> **WHAT YOU NEED TO DO**
Copy out all the lines of the data that hold the word "yellow".

> **DATA SHOWN**
--- START ---
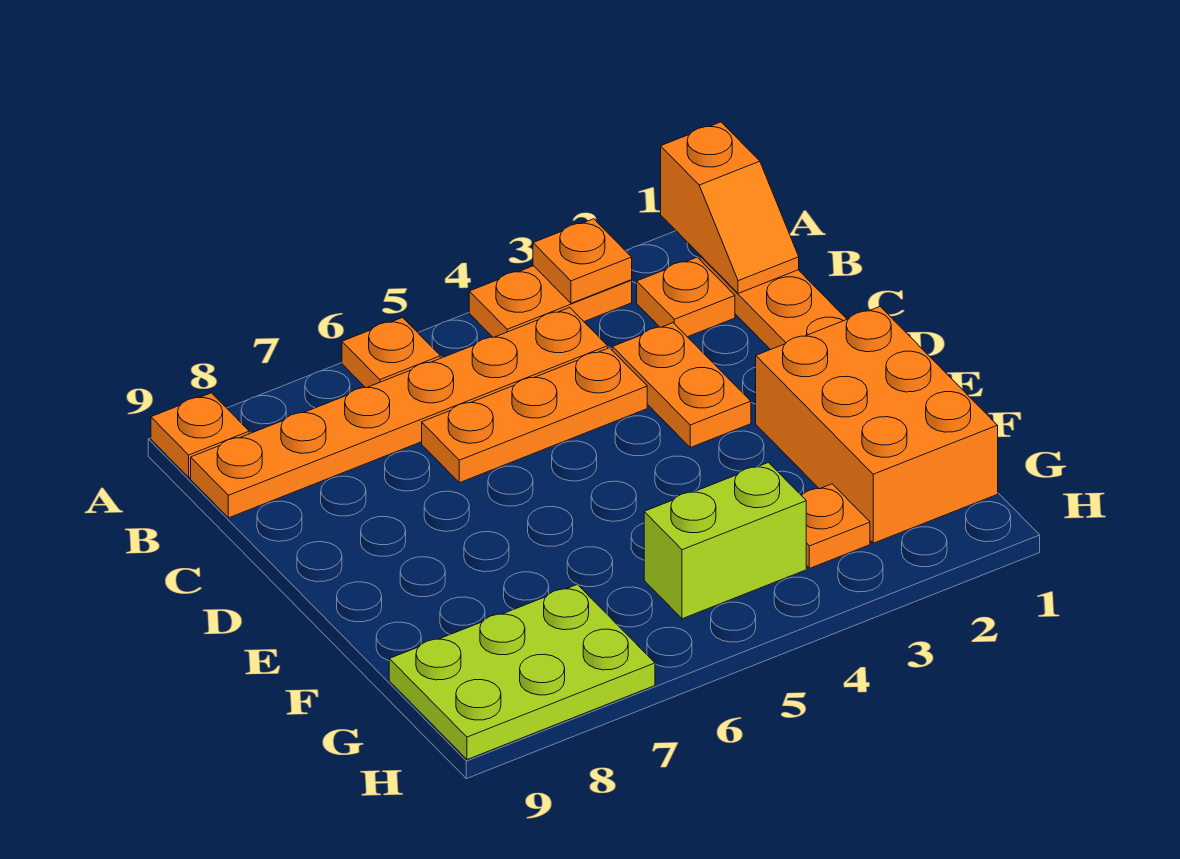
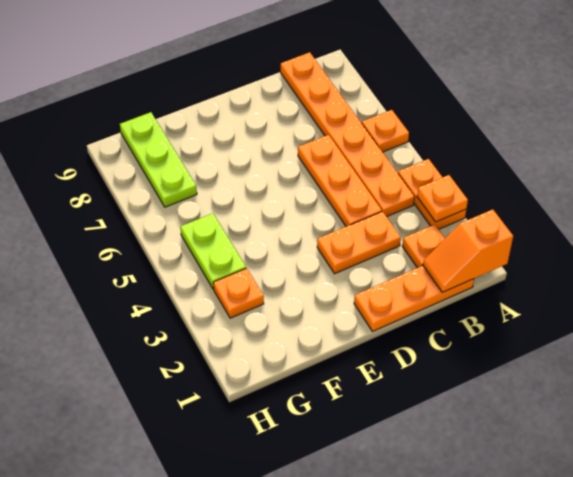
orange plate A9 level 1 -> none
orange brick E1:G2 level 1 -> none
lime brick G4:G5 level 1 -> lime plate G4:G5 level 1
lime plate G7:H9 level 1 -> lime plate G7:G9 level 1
--- END ---
--- START ---
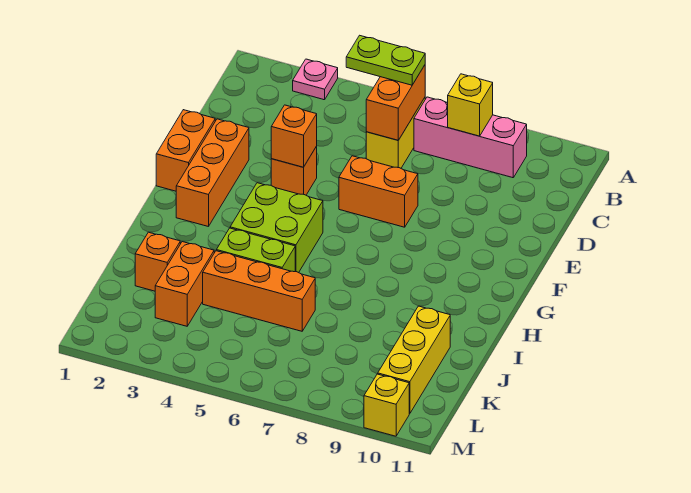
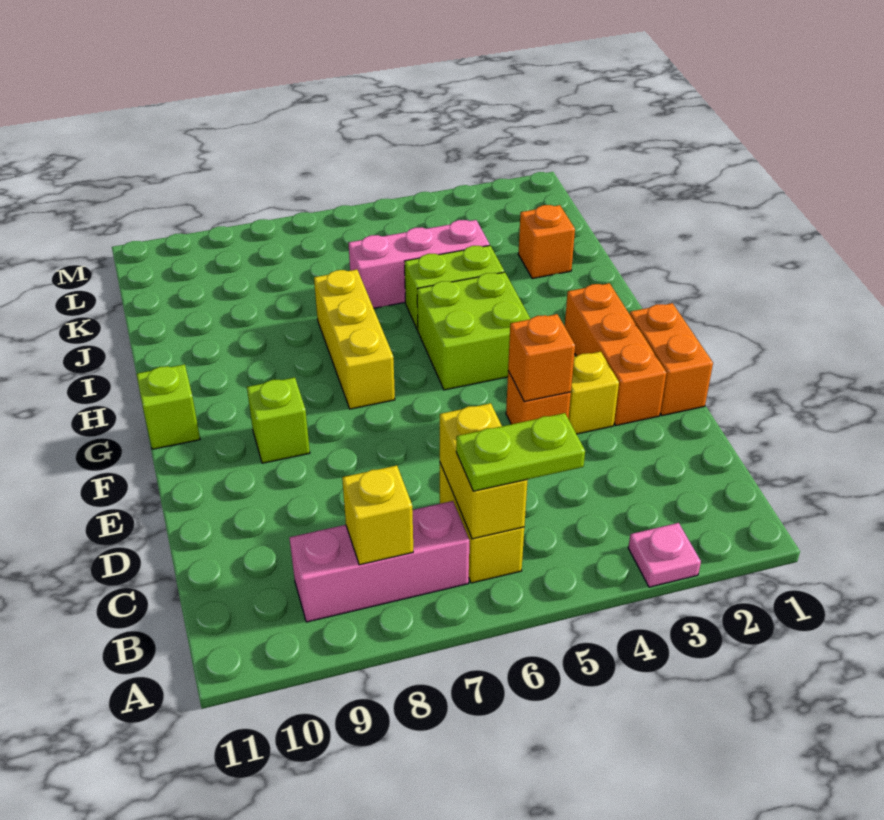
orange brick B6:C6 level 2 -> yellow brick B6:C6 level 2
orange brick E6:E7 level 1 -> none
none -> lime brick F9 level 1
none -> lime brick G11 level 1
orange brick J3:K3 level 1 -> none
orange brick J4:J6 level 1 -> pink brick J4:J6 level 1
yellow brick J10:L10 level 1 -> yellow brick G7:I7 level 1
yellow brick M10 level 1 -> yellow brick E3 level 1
--- END ---
> **TASK RESPONSE**
orange brick B6:C6 level 2 -> yellow brick B6:C6 level 2
yellow brick J10:L10 level 1 -> yellow brick G7:I7 level 1
yellow brick M10 level 1 -> yellow brick E3 level 1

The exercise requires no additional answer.